WORK TO BE COMPLETED >> Copy the data exactly from the line that contains "camera: 20 degrees right, 5 degrees up" through the line that contains "(548, 307) = (507, 408): grey", keeping both end lines and leaving out everything else.

PROVIDED DATA >>
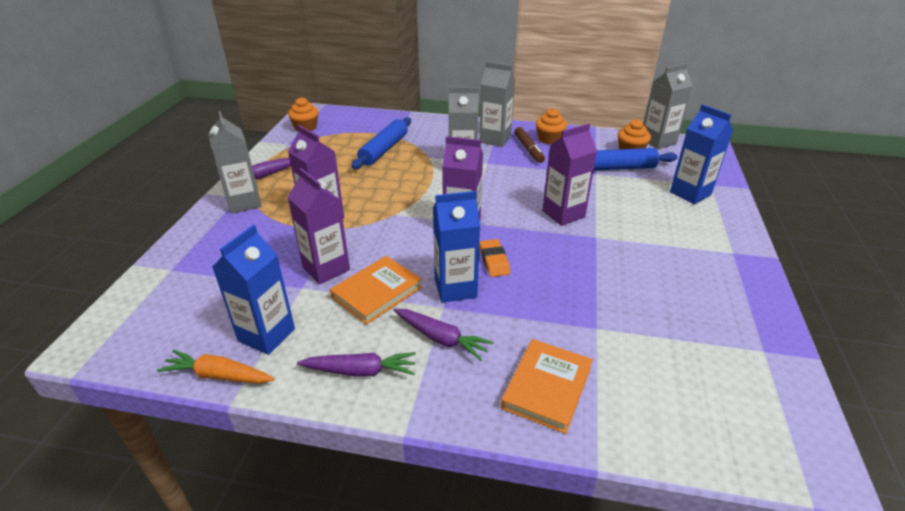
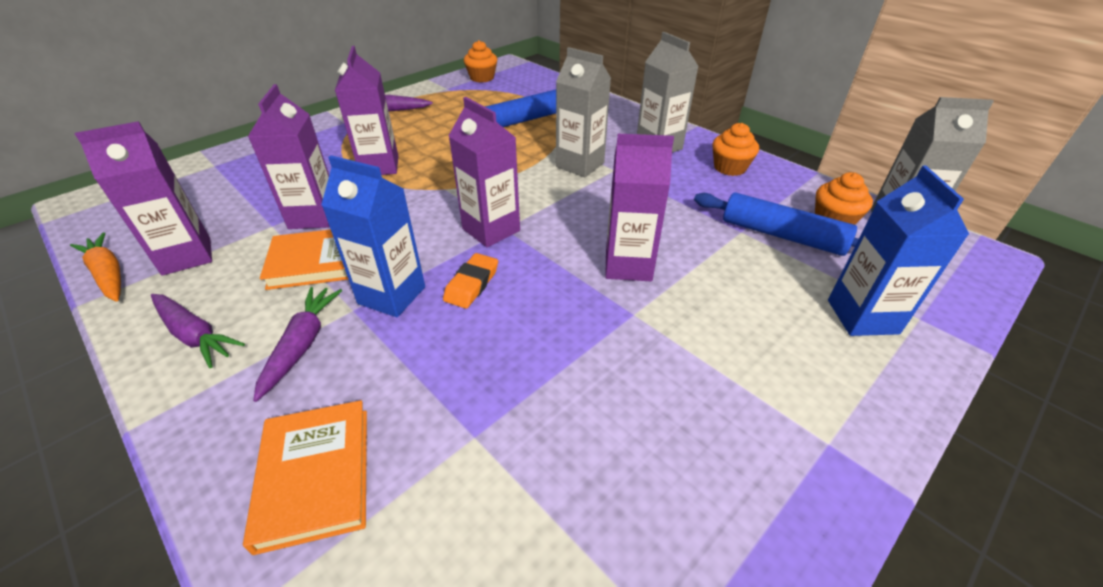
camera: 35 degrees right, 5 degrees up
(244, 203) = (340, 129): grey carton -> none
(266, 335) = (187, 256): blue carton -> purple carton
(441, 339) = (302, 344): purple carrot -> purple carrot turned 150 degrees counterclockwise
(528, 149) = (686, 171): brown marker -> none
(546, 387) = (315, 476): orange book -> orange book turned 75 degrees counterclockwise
--
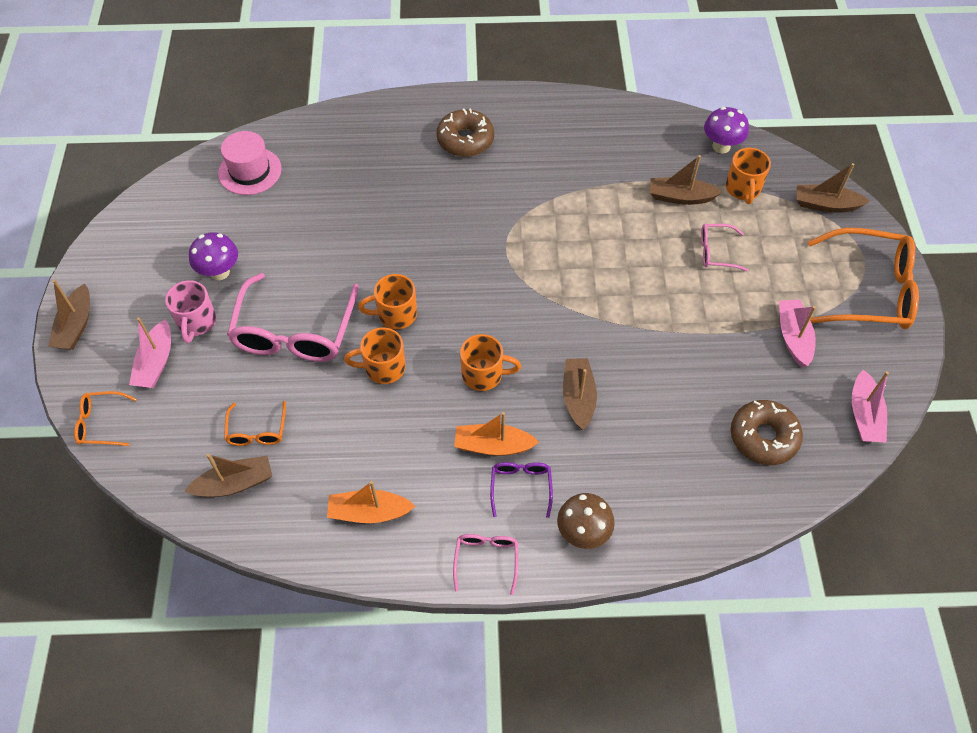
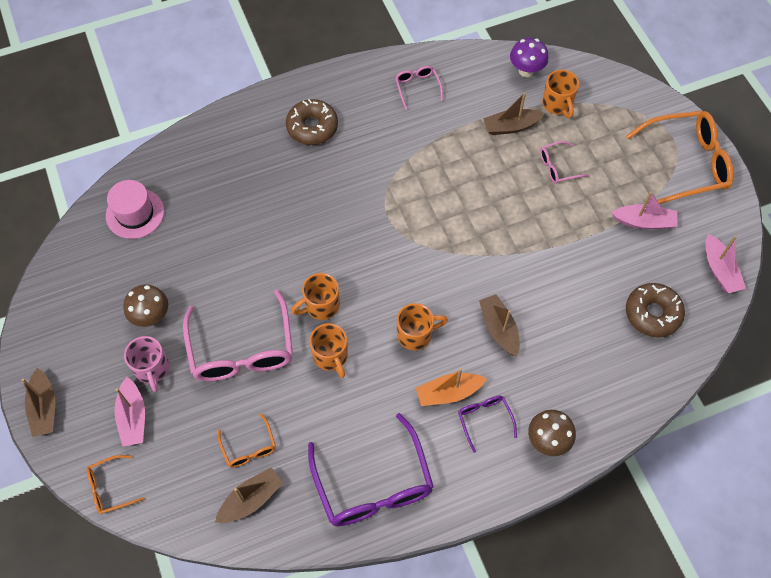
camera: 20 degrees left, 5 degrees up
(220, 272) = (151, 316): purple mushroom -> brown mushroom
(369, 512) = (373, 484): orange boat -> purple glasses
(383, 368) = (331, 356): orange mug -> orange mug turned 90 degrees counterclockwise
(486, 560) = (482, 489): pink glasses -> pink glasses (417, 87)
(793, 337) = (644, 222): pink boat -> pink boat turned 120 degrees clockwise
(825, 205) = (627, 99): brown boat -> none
...
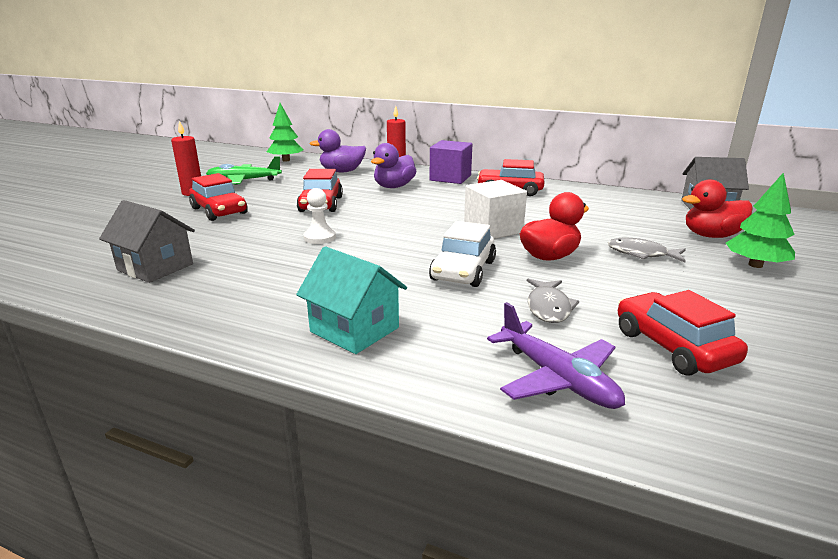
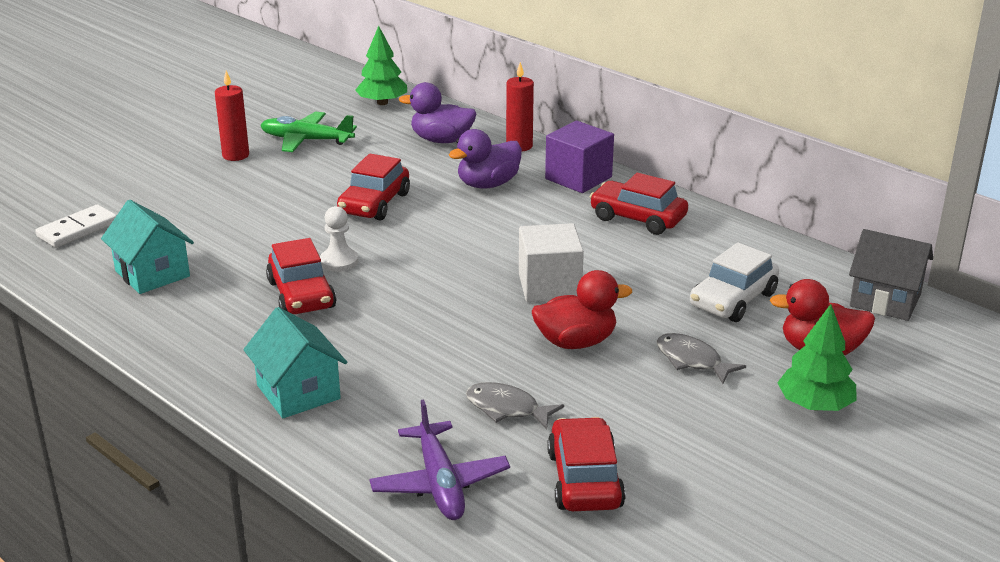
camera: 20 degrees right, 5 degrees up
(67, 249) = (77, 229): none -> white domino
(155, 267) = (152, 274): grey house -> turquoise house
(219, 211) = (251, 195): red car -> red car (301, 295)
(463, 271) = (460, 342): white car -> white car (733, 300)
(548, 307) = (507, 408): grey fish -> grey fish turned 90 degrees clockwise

FINISHED EXERCISE >>
camera: 20 degrees right, 5 degrees up
(67, 249) = (77, 229): none -> white domino
(155, 267) = (152, 274): grey house -> turquoise house
(219, 211) = (251, 195): red car -> red car (301, 295)
(463, 271) = (460, 342): white car -> white car (733, 300)
(548, 307) = (507, 408): grey fish -> grey fish turned 90 degrees clockwise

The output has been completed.